YOUR INSTRUCTIONS
Output all the records word for word. Drop the pictures.

--- SUPPLIED INFORMATION Enclosed Below ---

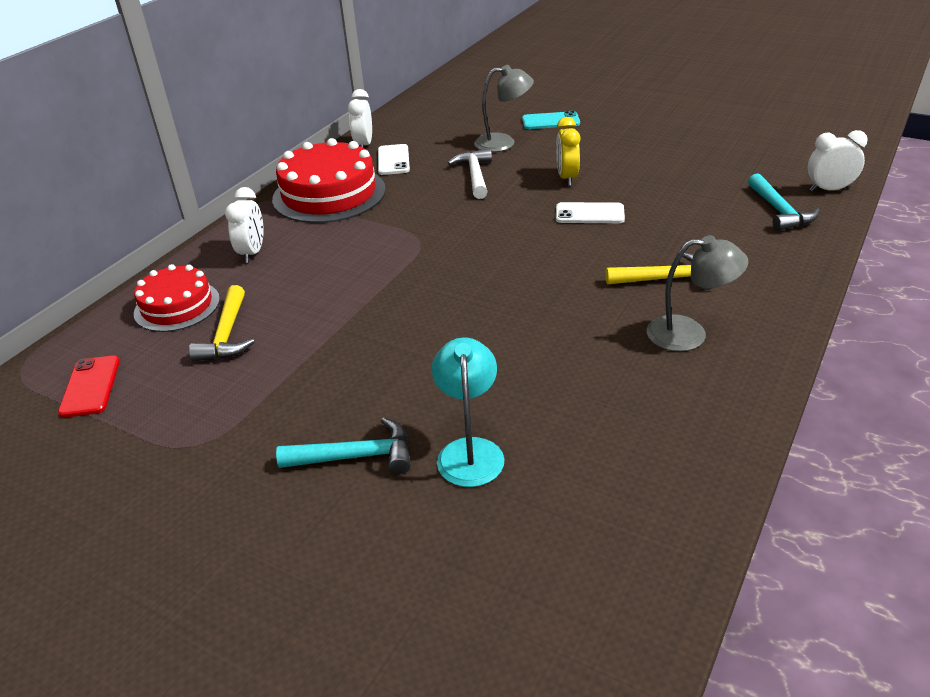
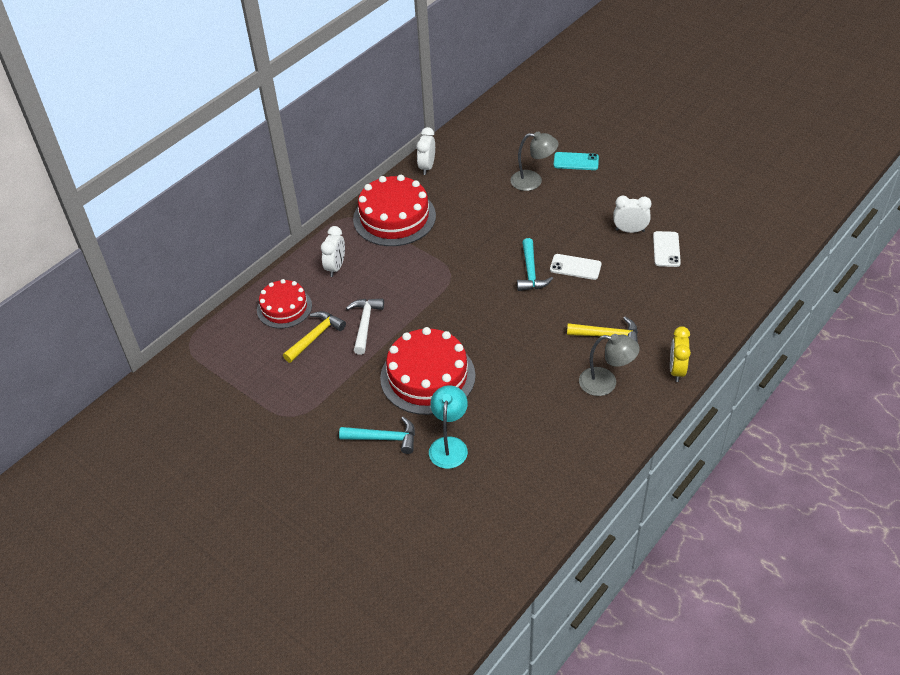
camera: 10 degrees right, 10 degrees up
red phone [58,356,120,418] -> none
yellow hammer [189,285,255,362] -> yellow hammer turned 150 degrees counterclockwise [283,311,346,363]
white phone [378,144,410,175] -> white phone moved to [653,231,681,267]
white hammer [448,148,492,199] -> white hammer moved to [346,298,384,355]
yellow clock [556,117,580,186] -> yellow clock moved to [670,326,691,382]
turquoise hammer [748,173,820,231] -> turquoise hammer moved to [517,238,553,291]
white clock [808,130,868,192] -> white clock moved to [613,196,651,233]
none -> red cake [380,327,476,415]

--- End of Enclosed SUPPLIED INFORMATION ---

ANSWER TO THIS PROBLEM
camera: 10 degrees right, 10 degrees up
red phone [58,356,120,418] -> none
yellow hammer [189,285,255,362] -> yellow hammer turned 150 degrees counterclockwise [283,311,346,363]
white phone [378,144,410,175] -> white phone moved to [653,231,681,267]
white hammer [448,148,492,199] -> white hammer moved to [346,298,384,355]
yellow clock [556,117,580,186] -> yellow clock moved to [670,326,691,382]
turquoise hammer [748,173,820,231] -> turquoise hammer moved to [517,238,553,291]
white clock [808,130,868,192] -> white clock moved to [613,196,651,233]
none -> red cake [380,327,476,415]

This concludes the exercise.